BEGIN

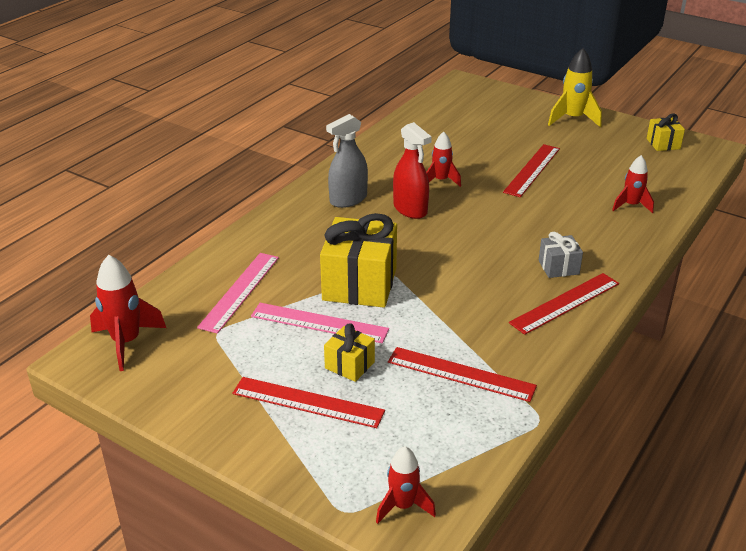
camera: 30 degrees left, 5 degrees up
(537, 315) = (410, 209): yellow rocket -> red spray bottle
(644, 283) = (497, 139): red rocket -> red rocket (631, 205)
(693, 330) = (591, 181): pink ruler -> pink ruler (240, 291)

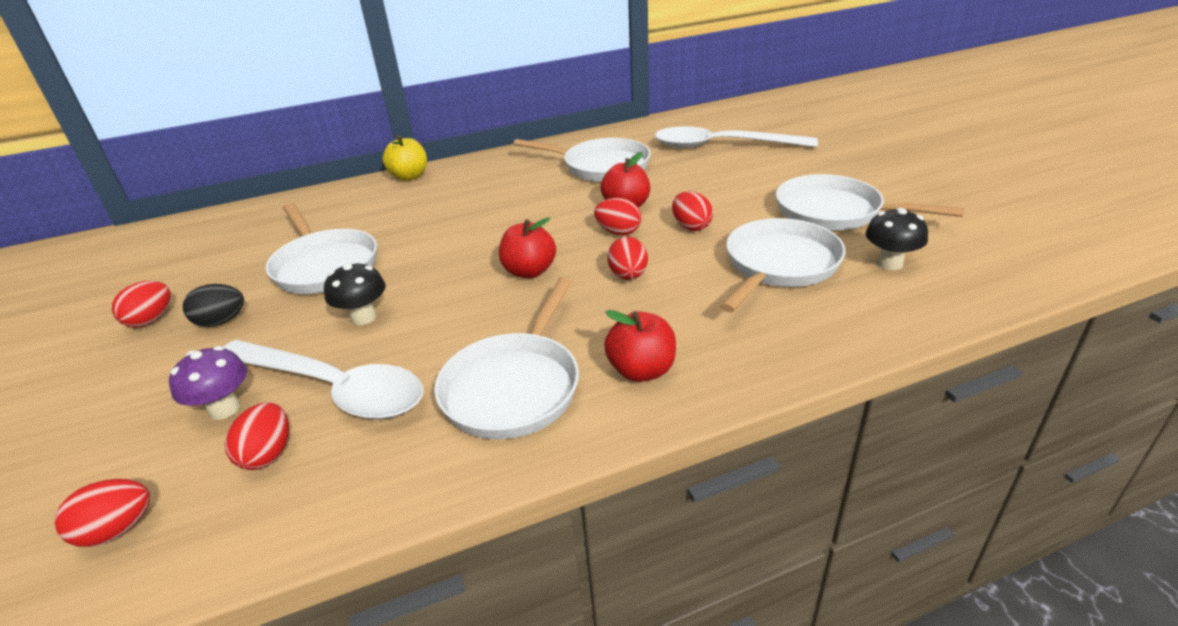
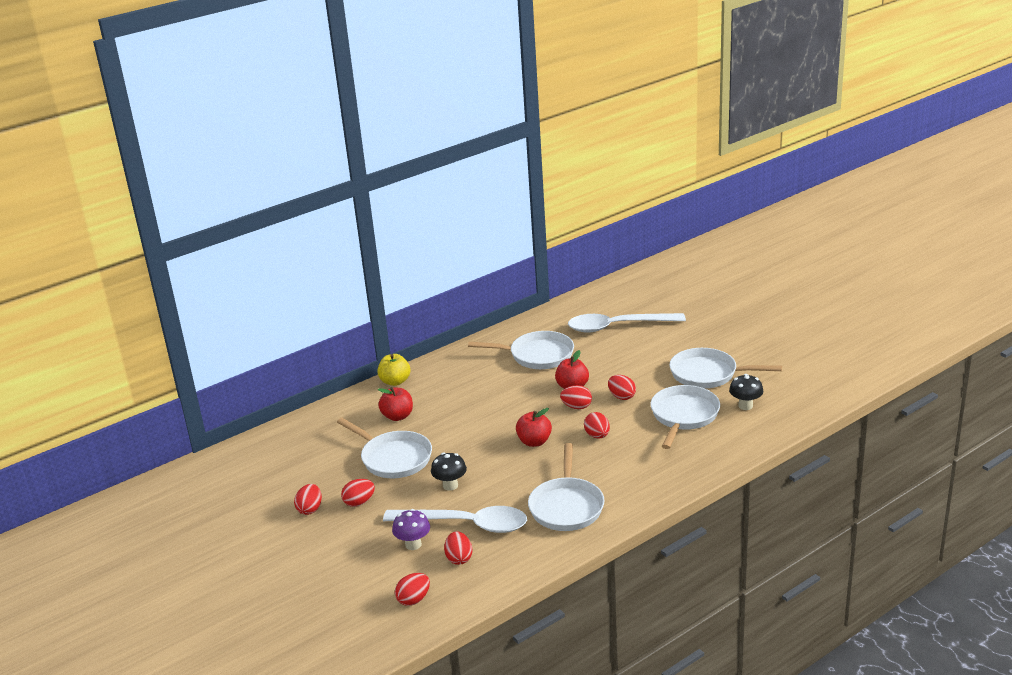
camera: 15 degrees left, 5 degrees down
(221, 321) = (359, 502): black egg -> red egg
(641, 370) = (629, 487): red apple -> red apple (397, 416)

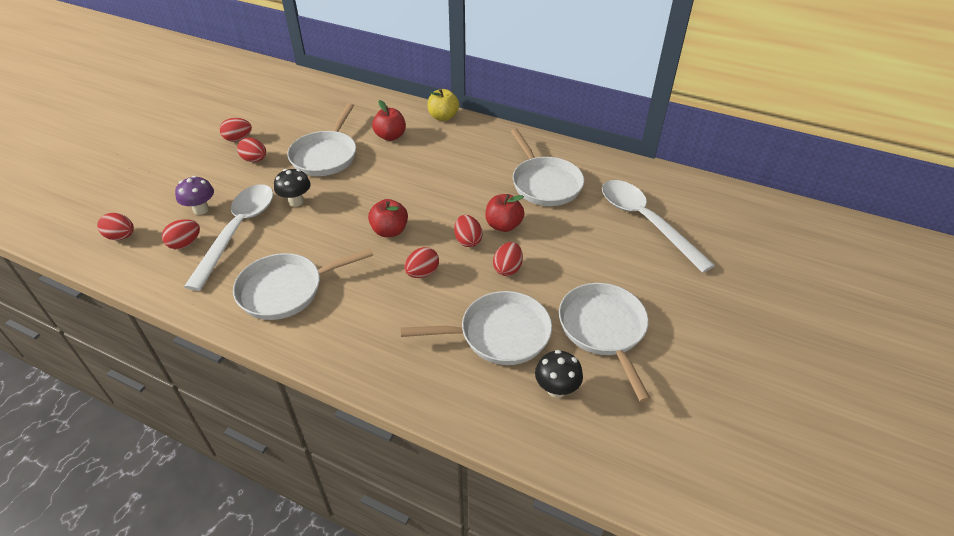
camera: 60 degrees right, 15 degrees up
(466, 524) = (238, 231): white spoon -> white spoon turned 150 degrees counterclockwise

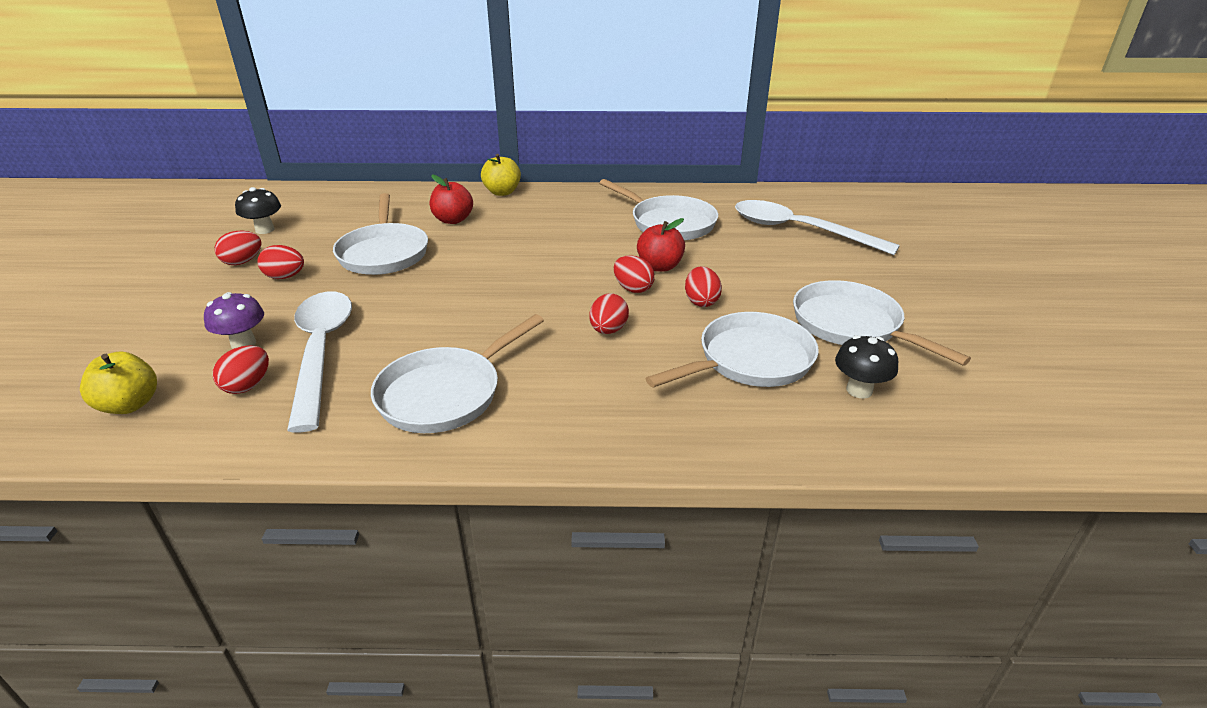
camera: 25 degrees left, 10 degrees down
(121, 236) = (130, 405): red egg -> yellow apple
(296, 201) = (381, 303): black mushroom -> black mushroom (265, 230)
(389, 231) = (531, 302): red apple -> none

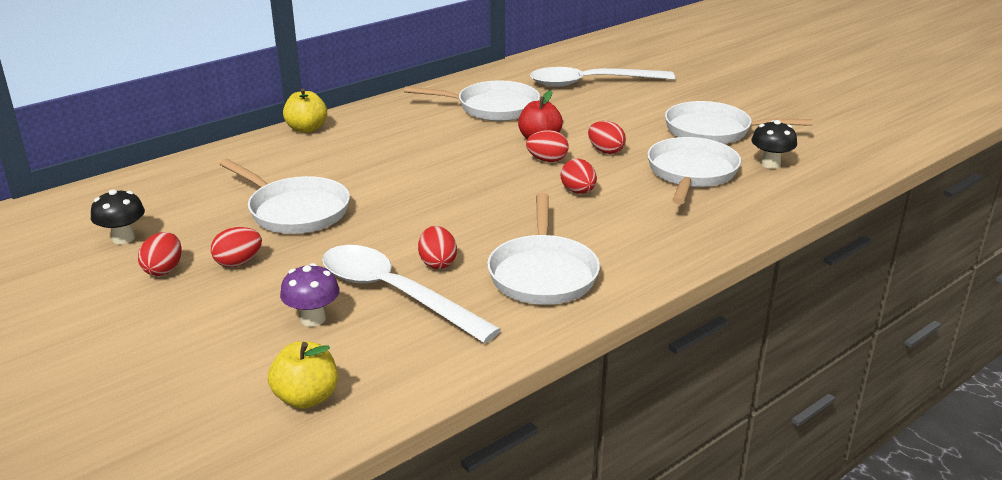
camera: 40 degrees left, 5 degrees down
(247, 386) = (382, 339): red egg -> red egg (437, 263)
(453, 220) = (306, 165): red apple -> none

END

— TASK ITEM —
Stop after the line containing "(221, 321) = (359, 502): black egg -> red egg": copy the records exactly from the first line up to there, leaving pictures out.

— TASK RESULT —
camera: 30 degrees left, 5 degrees up
(537, 315) = (410, 209): yellow rocket -> red spray bottle
(644, 283) = (497, 139): red rocket -> red rocket (631, 205)
(693, 330) = (591, 181): pink ruler -> pink ruler (240, 291)

camera: 15 degrees left, 5 degrees down
(221, 321) = (359, 502): black egg -> red egg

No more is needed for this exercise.